## LINHAS DE ENTRADA
%%

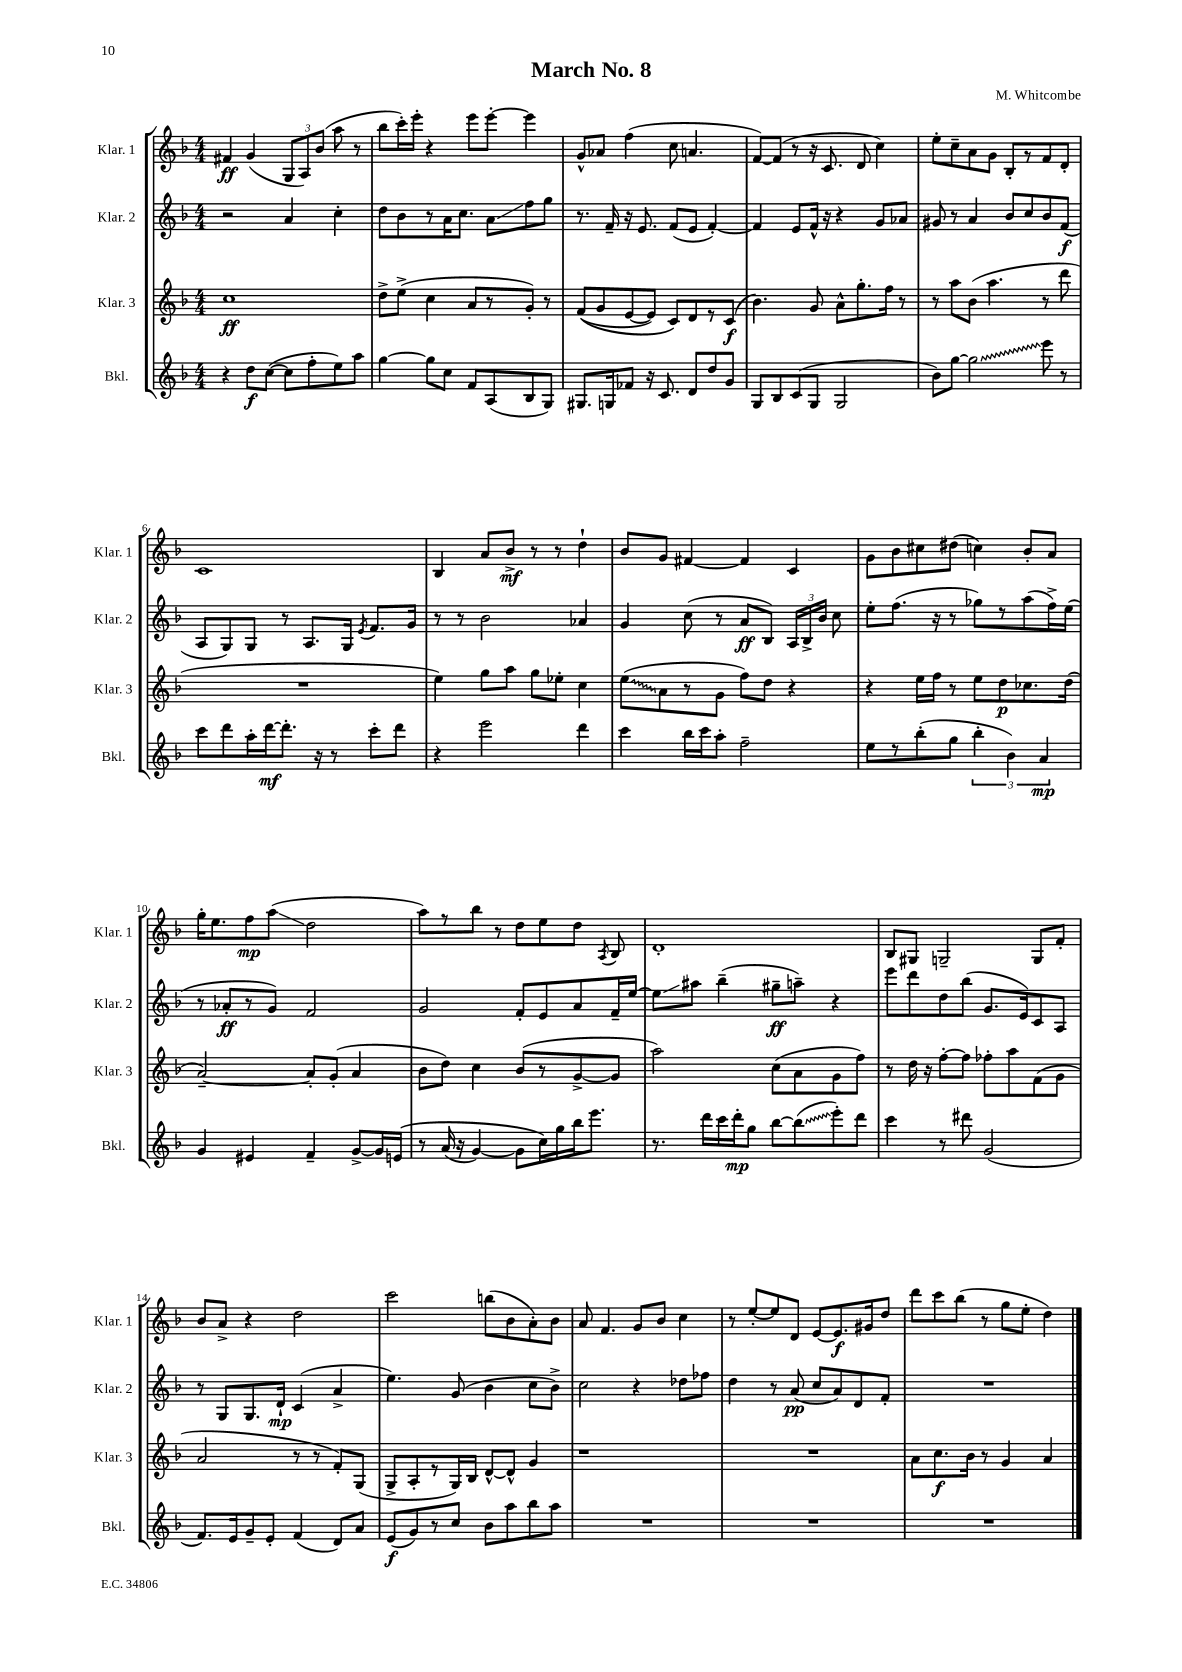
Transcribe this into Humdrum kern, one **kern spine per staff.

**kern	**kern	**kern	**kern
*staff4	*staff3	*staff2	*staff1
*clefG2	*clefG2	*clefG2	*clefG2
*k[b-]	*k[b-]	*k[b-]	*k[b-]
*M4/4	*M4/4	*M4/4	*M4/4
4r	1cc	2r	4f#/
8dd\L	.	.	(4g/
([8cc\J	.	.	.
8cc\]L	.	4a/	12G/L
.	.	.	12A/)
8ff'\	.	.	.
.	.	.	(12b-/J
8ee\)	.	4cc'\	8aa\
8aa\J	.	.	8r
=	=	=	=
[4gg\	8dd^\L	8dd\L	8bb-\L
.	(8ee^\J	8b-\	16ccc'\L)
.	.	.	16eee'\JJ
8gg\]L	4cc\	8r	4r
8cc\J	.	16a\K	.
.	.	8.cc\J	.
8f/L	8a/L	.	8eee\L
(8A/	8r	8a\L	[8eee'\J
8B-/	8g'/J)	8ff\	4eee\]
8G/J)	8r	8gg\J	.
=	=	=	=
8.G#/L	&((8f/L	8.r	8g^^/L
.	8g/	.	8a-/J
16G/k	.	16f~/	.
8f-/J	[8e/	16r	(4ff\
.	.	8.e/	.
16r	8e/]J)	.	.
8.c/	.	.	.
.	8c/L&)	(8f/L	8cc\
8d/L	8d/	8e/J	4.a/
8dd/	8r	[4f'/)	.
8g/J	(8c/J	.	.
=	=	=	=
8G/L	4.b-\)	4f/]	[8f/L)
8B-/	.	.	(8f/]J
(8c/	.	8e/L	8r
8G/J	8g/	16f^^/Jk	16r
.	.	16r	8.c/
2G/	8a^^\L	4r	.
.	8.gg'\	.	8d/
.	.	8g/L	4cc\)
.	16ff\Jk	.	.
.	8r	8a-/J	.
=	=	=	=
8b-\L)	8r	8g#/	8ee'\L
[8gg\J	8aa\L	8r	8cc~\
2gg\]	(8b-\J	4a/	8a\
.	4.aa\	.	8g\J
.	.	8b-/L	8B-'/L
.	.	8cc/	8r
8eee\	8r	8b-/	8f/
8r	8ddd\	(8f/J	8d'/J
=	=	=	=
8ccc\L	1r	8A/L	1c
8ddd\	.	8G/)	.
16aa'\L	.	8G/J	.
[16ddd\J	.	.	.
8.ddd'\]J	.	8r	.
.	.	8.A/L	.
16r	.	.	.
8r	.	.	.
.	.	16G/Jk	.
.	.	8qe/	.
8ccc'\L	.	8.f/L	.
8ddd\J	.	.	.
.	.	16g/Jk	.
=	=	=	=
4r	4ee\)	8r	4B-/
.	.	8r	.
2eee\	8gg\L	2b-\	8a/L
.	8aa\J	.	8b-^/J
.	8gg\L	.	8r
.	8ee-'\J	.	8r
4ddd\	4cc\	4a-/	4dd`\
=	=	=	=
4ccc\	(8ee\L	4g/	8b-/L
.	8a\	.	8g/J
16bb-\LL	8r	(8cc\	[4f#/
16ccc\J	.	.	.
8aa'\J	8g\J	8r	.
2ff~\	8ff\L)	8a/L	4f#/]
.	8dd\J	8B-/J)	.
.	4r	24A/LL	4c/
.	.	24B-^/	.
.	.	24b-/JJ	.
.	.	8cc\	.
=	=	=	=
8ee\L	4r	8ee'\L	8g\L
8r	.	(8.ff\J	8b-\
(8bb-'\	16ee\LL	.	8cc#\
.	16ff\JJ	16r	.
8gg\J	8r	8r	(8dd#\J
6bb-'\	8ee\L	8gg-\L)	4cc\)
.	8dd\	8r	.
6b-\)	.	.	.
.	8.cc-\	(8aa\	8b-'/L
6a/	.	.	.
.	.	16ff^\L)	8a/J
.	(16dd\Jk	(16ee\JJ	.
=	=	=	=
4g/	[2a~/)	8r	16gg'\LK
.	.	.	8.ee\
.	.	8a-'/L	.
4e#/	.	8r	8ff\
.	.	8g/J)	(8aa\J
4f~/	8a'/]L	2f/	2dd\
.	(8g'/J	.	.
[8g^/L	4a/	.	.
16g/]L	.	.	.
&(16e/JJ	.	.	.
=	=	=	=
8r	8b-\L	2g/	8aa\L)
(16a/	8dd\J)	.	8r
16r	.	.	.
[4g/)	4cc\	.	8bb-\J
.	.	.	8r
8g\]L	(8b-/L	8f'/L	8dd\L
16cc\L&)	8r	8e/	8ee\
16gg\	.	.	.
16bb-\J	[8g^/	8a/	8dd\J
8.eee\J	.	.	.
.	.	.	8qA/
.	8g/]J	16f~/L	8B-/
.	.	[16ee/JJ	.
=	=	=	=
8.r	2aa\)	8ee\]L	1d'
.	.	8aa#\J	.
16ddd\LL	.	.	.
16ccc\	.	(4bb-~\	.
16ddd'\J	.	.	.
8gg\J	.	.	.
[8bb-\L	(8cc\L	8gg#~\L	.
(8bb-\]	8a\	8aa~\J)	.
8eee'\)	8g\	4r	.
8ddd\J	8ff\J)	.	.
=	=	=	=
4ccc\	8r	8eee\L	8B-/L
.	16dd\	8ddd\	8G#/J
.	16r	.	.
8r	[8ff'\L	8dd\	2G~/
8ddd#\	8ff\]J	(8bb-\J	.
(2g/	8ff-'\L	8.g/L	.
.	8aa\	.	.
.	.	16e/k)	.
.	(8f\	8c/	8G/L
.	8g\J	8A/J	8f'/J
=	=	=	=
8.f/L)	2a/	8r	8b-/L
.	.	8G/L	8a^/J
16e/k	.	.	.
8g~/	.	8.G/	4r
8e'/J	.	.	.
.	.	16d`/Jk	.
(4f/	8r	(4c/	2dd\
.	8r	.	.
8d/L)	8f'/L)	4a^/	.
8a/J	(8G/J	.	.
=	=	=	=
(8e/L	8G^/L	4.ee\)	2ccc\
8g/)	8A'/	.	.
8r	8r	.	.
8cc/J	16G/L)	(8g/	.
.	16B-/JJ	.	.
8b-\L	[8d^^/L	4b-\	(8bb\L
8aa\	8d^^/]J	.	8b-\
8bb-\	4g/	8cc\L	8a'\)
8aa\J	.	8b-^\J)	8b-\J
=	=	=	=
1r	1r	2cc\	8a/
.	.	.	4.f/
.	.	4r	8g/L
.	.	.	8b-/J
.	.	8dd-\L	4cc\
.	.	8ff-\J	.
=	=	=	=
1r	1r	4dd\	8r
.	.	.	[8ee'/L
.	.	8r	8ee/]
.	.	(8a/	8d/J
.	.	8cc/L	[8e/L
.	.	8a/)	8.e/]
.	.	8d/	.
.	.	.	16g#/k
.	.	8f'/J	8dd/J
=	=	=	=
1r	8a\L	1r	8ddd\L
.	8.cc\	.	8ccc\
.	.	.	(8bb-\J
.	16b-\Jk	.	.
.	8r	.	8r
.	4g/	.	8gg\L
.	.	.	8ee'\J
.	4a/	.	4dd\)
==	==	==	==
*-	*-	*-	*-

%%

## EXERCÍCIO CURTO
Informe quantas das linhas acima contêm a palavra "kern", diferenciando maiúsculas de minúsculas. Responda apenas com o número.

## RESPOSTA DO EXERCÍCIO
2